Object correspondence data
+ + + + + + +

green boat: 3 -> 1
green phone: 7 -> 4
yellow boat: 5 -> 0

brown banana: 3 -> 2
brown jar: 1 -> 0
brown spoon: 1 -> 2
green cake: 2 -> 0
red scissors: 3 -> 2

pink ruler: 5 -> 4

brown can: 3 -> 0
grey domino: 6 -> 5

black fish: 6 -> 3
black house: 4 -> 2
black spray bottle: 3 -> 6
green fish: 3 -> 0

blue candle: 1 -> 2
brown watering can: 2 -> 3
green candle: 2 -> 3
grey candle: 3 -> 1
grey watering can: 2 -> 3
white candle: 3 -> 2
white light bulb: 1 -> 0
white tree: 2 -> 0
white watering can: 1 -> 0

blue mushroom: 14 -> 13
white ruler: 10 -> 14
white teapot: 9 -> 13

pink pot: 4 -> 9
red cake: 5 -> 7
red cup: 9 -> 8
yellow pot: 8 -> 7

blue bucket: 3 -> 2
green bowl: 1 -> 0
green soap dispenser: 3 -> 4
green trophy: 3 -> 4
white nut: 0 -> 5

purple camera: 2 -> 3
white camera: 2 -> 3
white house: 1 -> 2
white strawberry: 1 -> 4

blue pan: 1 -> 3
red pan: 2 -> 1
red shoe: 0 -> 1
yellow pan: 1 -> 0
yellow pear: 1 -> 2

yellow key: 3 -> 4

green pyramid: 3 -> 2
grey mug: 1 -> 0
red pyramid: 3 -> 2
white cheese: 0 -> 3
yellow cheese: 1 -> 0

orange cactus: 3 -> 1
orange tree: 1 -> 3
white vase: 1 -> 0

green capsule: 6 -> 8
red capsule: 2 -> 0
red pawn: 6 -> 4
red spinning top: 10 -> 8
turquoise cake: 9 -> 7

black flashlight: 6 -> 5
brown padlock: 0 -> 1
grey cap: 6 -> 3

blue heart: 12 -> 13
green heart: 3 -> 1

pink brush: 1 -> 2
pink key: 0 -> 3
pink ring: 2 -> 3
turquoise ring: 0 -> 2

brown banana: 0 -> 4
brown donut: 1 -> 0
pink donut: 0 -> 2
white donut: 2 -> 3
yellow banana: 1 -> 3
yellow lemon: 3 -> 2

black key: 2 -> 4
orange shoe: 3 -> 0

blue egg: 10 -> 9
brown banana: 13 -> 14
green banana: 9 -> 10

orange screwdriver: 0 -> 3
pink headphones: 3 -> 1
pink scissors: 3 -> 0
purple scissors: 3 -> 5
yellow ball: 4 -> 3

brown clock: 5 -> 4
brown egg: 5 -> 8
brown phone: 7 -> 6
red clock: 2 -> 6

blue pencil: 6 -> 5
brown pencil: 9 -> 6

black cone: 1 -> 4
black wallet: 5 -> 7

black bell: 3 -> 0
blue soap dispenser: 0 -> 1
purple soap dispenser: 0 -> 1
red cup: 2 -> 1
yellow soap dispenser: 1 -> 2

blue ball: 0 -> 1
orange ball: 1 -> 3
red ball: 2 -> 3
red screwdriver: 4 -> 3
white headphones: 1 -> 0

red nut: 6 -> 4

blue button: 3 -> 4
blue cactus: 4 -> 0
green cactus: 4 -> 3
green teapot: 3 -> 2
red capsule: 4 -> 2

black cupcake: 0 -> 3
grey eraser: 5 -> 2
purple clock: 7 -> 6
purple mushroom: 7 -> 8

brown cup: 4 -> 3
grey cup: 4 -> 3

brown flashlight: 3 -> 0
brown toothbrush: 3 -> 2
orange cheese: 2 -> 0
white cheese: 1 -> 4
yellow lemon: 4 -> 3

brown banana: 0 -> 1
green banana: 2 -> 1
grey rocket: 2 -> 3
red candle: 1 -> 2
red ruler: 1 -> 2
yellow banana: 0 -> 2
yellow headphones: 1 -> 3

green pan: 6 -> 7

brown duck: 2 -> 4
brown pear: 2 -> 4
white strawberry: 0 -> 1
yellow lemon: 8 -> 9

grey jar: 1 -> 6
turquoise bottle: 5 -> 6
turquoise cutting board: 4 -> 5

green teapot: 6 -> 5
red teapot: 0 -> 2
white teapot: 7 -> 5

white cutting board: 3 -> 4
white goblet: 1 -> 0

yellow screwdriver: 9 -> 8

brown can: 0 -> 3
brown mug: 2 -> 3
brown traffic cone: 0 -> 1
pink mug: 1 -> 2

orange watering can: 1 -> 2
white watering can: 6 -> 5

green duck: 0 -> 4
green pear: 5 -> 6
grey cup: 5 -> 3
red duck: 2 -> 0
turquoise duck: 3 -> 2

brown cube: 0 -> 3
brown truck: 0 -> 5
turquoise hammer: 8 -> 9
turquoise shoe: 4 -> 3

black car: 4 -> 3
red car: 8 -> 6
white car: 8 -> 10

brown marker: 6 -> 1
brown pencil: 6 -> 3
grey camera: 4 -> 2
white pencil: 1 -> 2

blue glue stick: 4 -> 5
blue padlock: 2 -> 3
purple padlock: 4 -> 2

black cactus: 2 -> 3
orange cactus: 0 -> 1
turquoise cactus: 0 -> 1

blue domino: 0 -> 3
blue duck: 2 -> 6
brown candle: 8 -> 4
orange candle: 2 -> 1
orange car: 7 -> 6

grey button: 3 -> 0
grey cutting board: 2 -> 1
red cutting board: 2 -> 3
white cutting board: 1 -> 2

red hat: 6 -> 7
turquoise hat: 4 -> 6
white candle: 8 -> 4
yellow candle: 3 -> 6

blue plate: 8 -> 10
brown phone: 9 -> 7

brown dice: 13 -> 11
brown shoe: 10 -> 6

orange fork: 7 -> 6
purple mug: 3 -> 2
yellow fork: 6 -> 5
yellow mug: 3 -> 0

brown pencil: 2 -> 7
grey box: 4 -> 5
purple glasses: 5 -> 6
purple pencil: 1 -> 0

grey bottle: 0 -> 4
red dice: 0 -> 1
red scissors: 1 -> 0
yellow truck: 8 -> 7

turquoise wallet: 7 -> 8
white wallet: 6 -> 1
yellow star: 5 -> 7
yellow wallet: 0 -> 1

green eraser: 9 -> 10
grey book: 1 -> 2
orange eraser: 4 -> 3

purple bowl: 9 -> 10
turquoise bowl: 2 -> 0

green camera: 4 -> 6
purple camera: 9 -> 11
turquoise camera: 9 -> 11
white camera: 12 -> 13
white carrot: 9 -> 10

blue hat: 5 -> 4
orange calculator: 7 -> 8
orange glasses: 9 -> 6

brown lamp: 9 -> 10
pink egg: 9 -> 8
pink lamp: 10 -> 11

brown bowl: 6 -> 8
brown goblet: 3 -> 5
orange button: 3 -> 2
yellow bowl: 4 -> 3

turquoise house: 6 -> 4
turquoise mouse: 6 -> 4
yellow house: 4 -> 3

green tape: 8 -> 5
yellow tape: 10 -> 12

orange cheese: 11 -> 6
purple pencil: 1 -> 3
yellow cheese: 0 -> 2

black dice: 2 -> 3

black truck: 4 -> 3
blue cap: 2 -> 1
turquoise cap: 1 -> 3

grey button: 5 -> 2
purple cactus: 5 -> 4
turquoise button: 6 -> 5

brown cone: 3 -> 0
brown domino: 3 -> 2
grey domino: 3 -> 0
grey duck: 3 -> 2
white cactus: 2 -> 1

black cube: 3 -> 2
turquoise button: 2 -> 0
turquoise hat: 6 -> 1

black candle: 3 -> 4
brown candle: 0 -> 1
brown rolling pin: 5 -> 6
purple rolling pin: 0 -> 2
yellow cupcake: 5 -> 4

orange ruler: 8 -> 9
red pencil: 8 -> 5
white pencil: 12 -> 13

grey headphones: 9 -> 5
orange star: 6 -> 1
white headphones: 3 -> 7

+ + + + + + +

For each line of the entries that includes "truck", show that line.

brown truck: 0 -> 5
yellow truck: 8 -> 7
black truck: 4 -> 3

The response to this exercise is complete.